== Extracted data ==
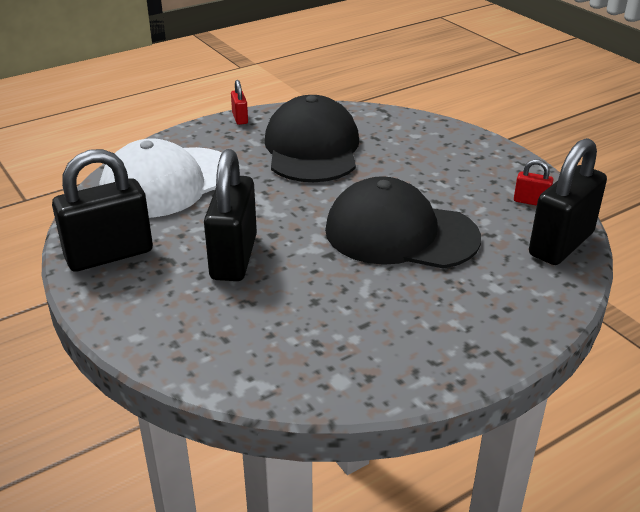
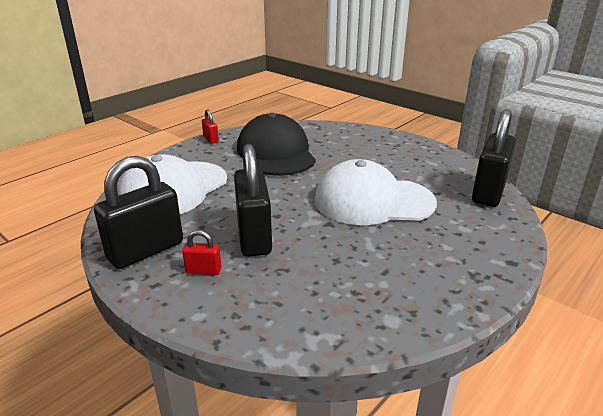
camera: 15 degrees left, 5 degrees down
(400, 233) = (373, 201): black cap -> white cap
(531, 201) = (450, 168): red padlock -> red padlock (203, 270)

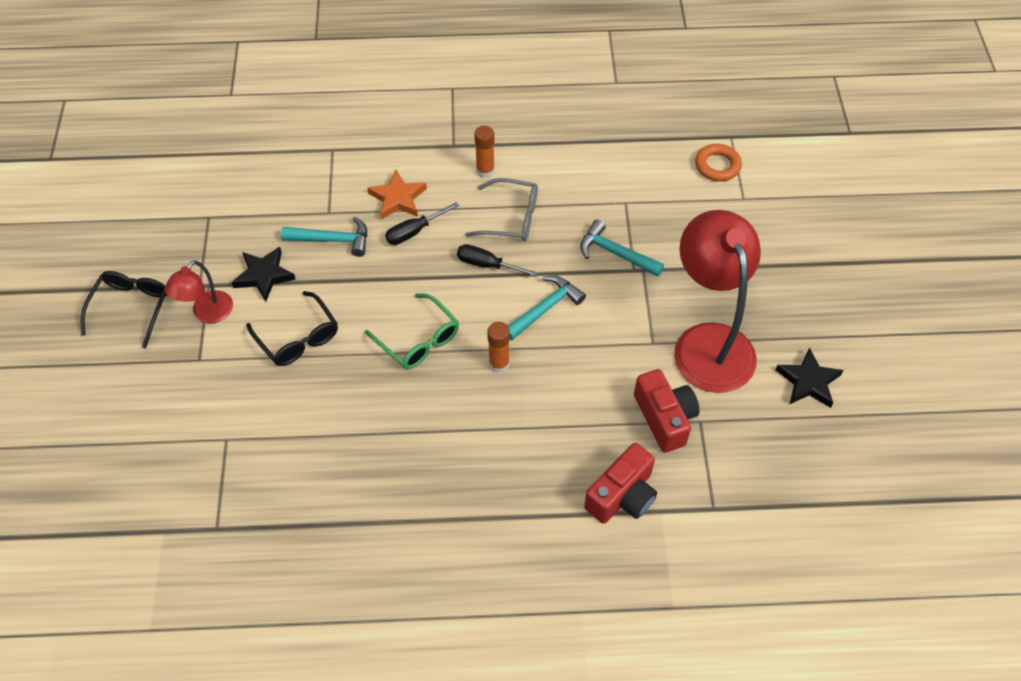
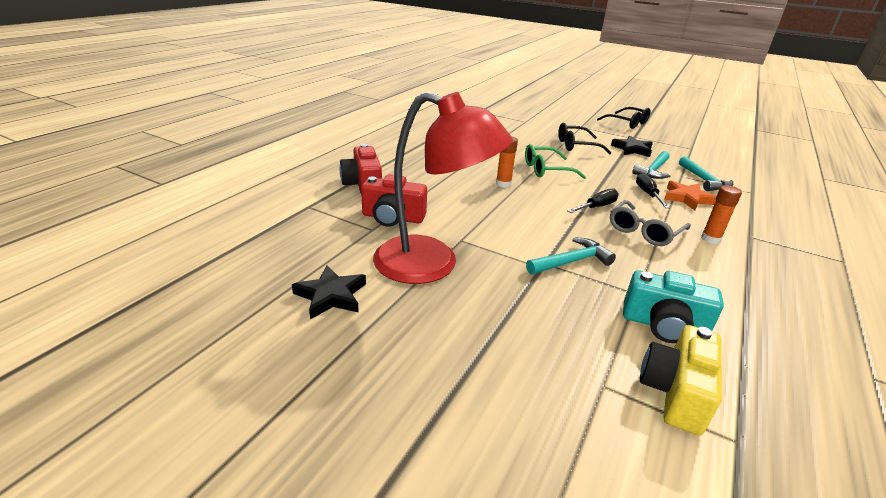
camera: 120 degrees right, 25 degrees down
(207, 314) = (611, 134): red lamp -> none
(545, 308) = (536, 212): turquoise hammer -> turquoise hammer (704, 180)
(653, 181) = (664, 325): none -> turquoise camera
(717, 166) = (675, 392): orange ring -> yellow camera

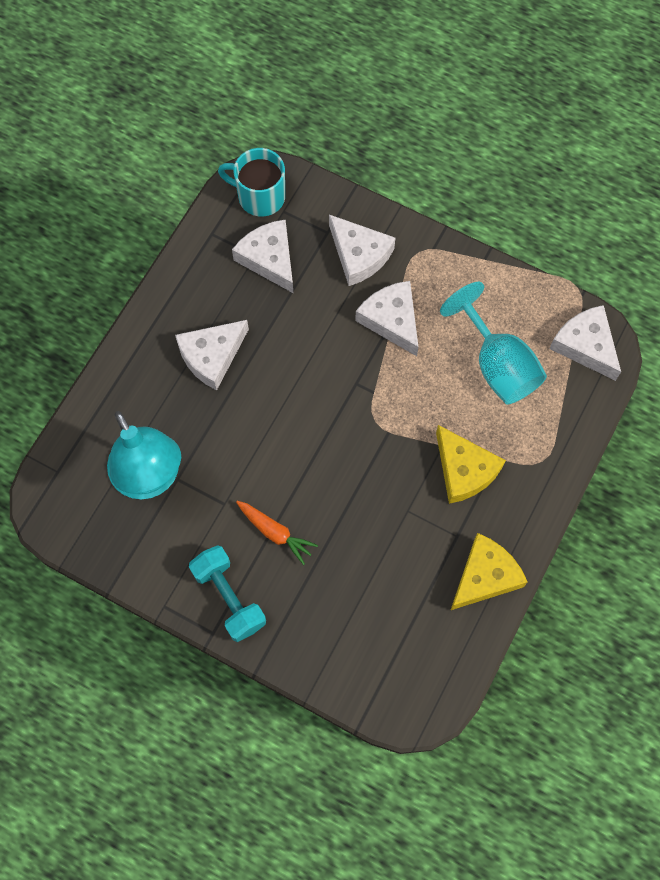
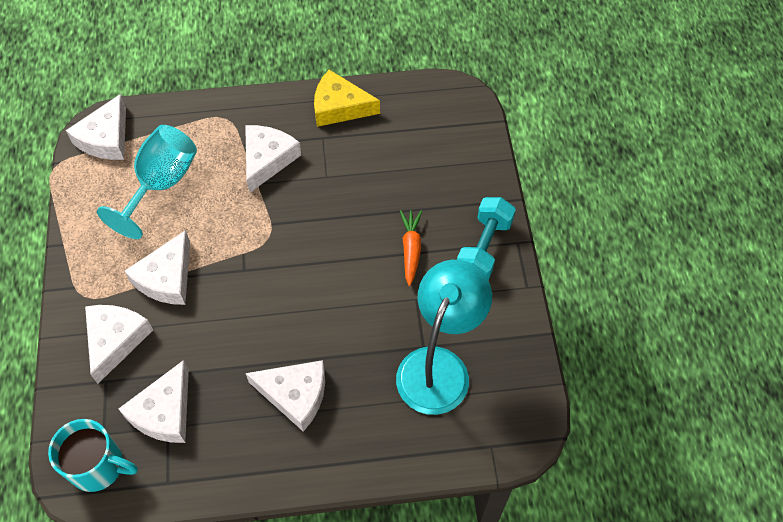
camera: 125 degrees left, 10 degrees down
(260, 196) = (98, 466): turquoise mug -> turquoise mug turned 60 degrees counterclockwise
(464, 470) = (267, 159): yellow cheese -> white cheese

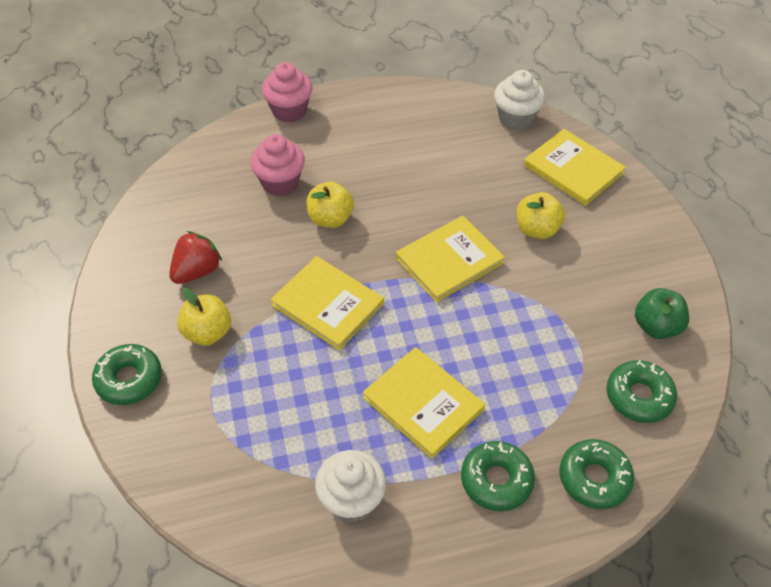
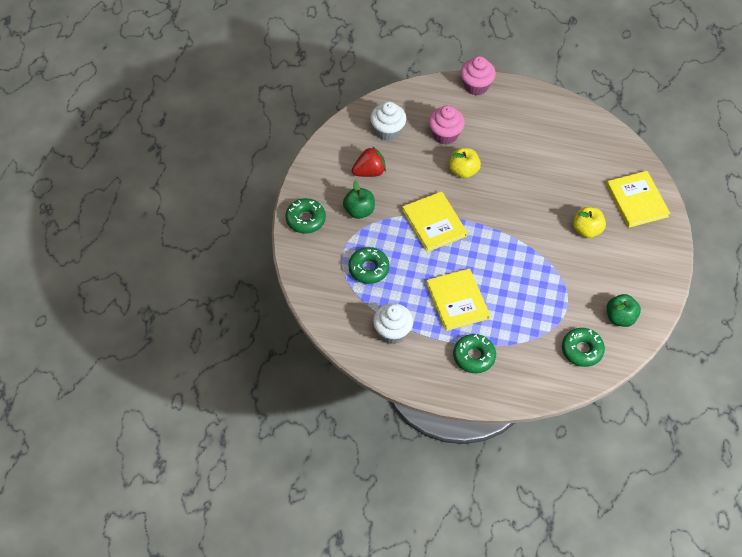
camera: 25 degrees right, 5 degrees up
(208, 332) = (359, 211): yellow apple -> green apple
(449, 261) = (520, 227): yellow book -> none
(516, 119) = (622, 150): white cupcake -> white cupcake (387, 131)
(594, 478) = (527, 379): green donut -> green donut (368, 269)

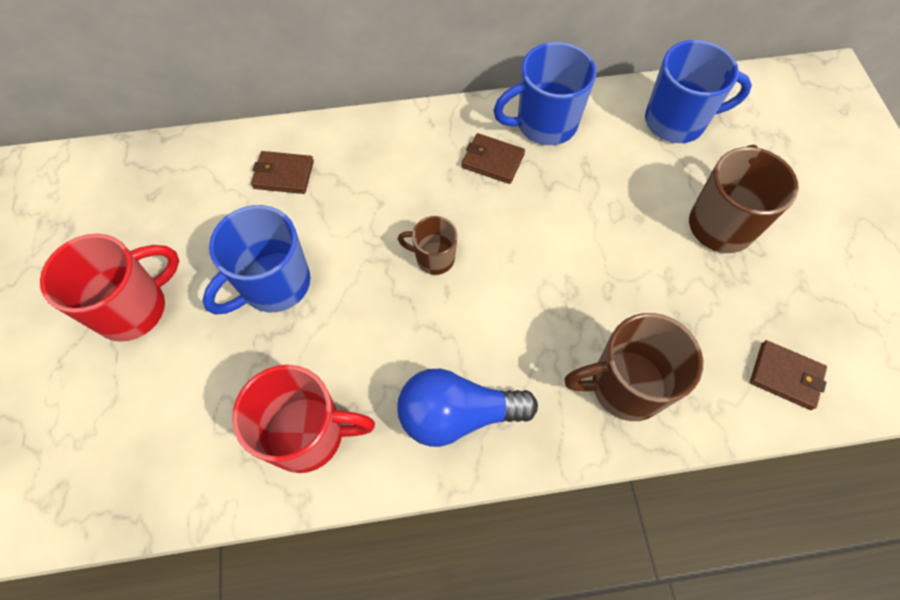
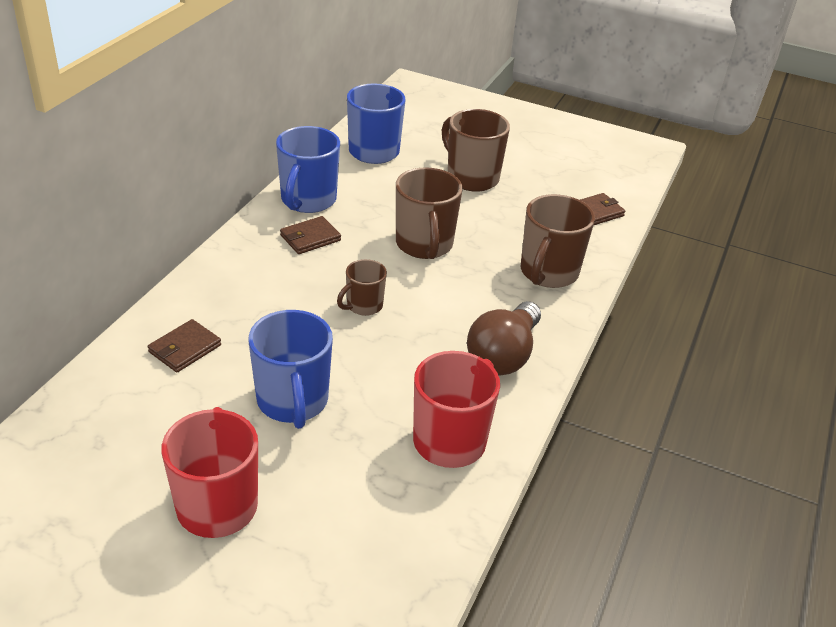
camera: 60 degrees left, 25 degrees down
(457, 415) = (503, 355): blue light bulb -> brown light bulb
(566, 251) = (424, 245): none -> brown mug

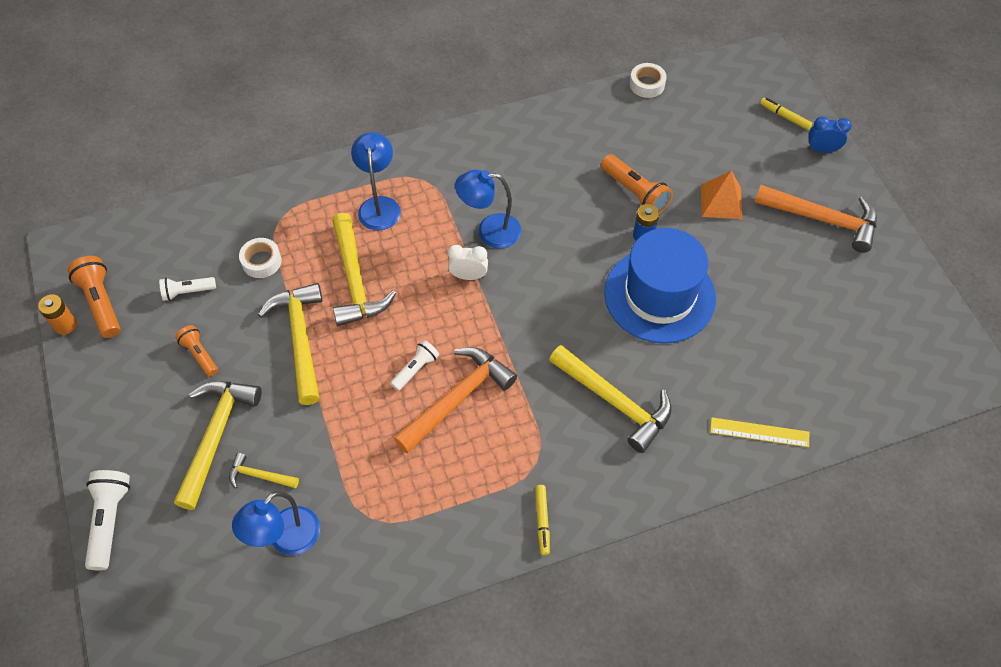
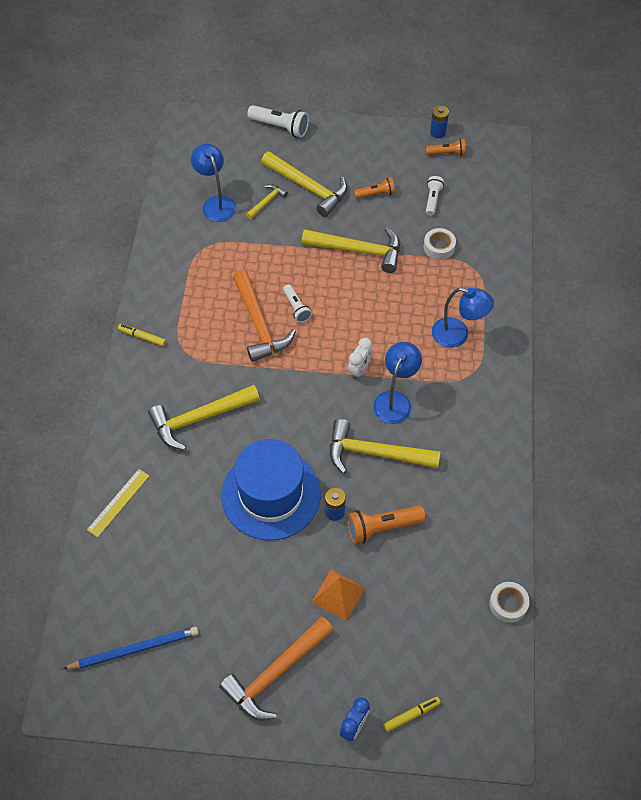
camera: 115 degrees right, 0 degrees up
(65, 325) = (438, 132): orange battery -> blue battery
(101, 303) = (447, 153): orange flashlight -> orange flashlight, size x0.63
(355, 280) = (393, 297): yellow hammer -> yellow hammer (375, 453)
(886, 338) = (134, 649): none -> blue pencil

== What this task involves ==
Your answer should be the lines above from the one that contains "(717, 166) = (675, 392): orange" through the last, set down exactly, with the pictures removed.

== Exercise solution ==
(717, 166) = (675, 392): orange ring -> yellow camera

camera: 125 degrees left, 10 degrees down
(260, 196) = (98, 466): turquoise mug -> turquoise mug turned 60 degrees counterclockwise
(464, 470) = (267, 159): yellow cheese -> white cheese

camera: 25 degrees right, 5 degrees up
(208, 332) = (359, 211): yellow apple -> green apple
(449, 261) = (520, 227): yellow book -> none
(516, 119) = (622, 150): white cupcake -> white cupcake (387, 131)
(594, 478) = (527, 379): green donut -> green donut (368, 269)

camera: 60 degrees left, 25 degrees down
(457, 415) = (503, 355): blue light bulb -> brown light bulb
(566, 251) = (424, 245): none -> brown mug

camera: 115 degrees right, 0 degrees up
(65, 325) = (438, 132): orange battery -> blue battery
(101, 303) = (447, 153): orange flashlight -> orange flashlight, size x0.63
(355, 280) = (393, 297): yellow hammer -> yellow hammer (375, 453)
(886, 338) = (134, 649): none -> blue pencil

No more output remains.